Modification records
━━━
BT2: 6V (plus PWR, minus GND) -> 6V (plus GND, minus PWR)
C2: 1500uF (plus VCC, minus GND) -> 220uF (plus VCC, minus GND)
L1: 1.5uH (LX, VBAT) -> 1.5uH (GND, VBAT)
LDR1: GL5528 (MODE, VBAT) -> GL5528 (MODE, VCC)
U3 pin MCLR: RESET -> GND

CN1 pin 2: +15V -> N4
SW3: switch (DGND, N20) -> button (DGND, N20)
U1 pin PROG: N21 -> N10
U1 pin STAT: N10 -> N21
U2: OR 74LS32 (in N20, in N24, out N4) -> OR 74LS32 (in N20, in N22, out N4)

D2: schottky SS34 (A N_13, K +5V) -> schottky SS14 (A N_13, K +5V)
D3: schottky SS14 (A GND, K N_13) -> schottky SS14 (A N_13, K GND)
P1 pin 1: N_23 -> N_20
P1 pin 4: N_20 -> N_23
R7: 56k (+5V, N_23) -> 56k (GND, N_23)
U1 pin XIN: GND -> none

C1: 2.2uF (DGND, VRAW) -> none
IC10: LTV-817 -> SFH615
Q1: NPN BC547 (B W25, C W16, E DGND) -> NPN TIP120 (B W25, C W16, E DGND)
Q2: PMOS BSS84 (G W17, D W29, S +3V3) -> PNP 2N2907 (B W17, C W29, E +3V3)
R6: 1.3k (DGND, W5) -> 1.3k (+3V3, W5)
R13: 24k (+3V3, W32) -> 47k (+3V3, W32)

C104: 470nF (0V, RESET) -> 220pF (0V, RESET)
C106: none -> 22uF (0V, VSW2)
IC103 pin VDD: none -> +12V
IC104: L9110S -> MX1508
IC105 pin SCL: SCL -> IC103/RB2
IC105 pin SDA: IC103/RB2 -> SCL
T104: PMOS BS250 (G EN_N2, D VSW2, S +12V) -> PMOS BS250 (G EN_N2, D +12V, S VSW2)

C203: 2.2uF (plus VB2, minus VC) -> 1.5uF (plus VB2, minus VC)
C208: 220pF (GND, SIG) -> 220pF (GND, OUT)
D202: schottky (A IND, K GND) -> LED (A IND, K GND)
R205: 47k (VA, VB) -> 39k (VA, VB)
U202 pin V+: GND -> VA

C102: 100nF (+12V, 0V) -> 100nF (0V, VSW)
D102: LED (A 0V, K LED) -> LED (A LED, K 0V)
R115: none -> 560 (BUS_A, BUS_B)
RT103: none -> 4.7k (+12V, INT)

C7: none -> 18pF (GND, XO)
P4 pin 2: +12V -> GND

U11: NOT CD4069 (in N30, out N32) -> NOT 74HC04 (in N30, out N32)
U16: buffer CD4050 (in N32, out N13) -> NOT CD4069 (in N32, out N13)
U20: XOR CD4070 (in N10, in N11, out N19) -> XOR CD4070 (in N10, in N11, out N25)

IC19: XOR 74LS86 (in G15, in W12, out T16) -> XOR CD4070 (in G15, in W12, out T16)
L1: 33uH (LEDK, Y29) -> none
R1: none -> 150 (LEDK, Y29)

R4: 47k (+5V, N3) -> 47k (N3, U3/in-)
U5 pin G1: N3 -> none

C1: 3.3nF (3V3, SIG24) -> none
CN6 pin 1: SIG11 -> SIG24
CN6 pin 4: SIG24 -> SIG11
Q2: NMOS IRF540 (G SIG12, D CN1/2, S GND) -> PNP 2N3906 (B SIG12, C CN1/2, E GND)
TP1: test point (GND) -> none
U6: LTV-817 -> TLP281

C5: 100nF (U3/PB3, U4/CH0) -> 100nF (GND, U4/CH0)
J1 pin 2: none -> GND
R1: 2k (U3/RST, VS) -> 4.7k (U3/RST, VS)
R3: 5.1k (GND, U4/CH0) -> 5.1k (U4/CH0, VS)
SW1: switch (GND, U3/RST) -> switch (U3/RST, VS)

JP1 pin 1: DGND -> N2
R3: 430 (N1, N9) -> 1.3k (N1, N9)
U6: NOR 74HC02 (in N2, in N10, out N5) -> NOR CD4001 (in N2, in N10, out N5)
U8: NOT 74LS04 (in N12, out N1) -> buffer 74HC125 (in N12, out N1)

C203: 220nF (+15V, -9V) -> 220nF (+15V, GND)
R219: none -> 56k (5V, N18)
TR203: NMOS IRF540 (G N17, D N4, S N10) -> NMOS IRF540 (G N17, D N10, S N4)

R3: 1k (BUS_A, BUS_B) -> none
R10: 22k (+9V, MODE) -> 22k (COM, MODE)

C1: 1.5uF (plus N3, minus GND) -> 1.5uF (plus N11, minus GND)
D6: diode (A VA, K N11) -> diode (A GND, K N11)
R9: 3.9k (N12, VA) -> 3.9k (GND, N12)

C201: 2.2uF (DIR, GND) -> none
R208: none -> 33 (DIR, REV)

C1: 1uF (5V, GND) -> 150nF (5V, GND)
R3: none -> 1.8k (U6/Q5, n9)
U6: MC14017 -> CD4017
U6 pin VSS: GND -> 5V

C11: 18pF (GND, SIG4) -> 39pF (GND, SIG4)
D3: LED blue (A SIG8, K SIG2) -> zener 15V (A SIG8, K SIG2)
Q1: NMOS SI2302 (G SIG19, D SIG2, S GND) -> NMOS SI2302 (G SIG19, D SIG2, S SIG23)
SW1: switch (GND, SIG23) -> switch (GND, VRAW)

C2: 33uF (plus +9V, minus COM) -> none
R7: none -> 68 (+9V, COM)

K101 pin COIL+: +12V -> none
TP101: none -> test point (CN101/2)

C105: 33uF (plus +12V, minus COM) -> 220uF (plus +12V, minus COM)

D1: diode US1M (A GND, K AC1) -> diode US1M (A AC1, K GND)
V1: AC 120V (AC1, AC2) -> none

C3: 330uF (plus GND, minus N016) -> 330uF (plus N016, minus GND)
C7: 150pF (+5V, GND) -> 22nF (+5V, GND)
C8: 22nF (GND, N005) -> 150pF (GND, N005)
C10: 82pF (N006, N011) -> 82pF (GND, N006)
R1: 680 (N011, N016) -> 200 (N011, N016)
━━━
Find all lines in the records that hold the word "VRAW". Copy them.

C1: 2.2uF (DGND, VRAW) -> none
SW1: switch (GND, SIG23) -> switch (GND, VRAW)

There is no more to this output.